HOW TO COMPLETE THIS TASK ▸
Print every line below exactly as written, but leave the pictures behind.

── RECORD EXCERPTS ──

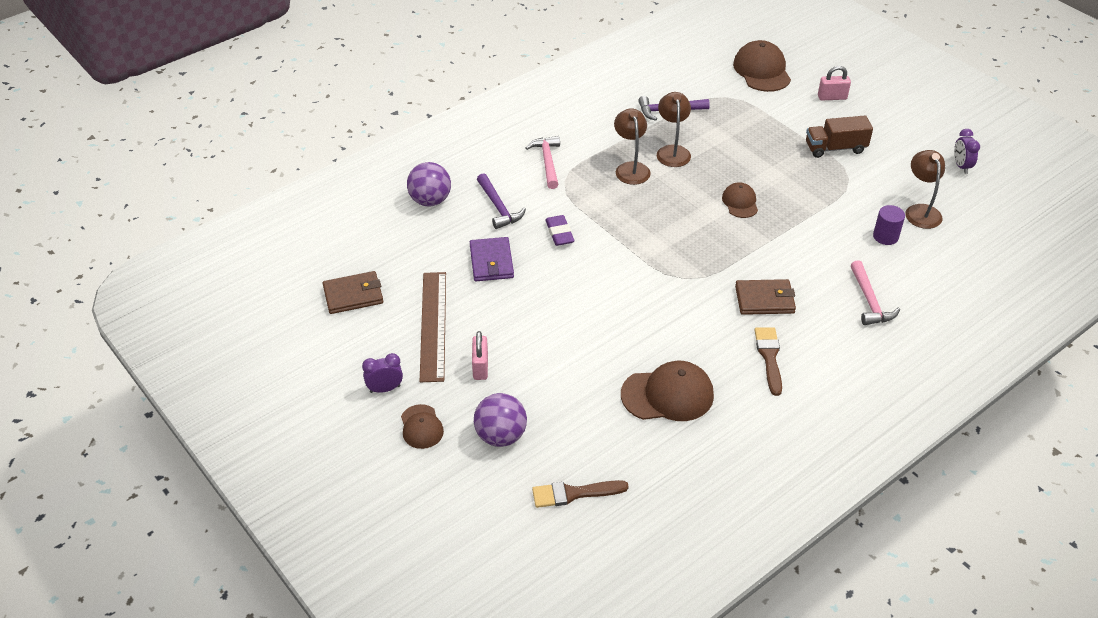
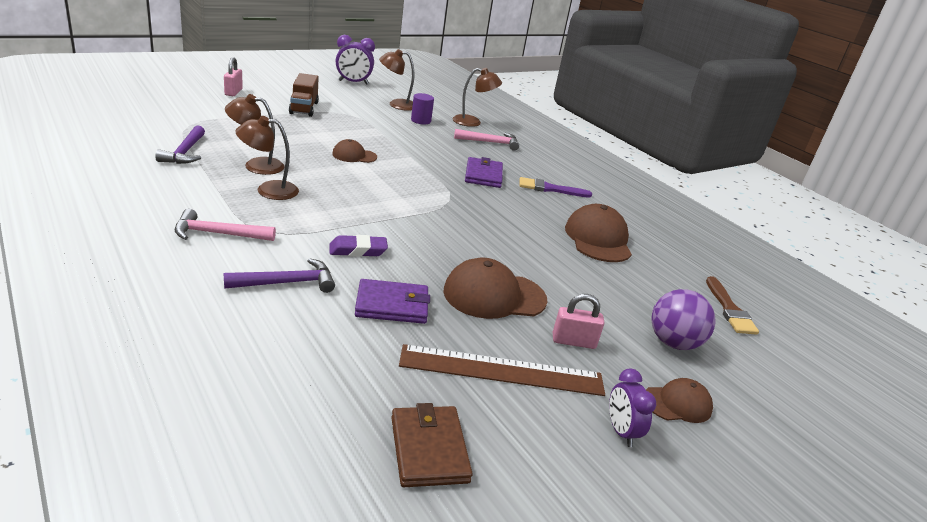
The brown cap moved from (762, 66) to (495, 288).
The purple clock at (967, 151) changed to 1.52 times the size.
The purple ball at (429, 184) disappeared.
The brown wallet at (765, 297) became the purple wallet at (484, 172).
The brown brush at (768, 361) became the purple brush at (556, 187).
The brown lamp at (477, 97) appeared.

───

ANSWER TO THE PROBLEM ▸
The brown cap moved from (762, 66) to (495, 288).
The purple clock at (967, 151) changed to 1.52 times the size.
The purple ball at (429, 184) disappeared.
The brown wallet at (765, 297) became the purple wallet at (484, 172).
The brown brush at (768, 361) became the purple brush at (556, 187).
The brown lamp at (477, 97) appeared.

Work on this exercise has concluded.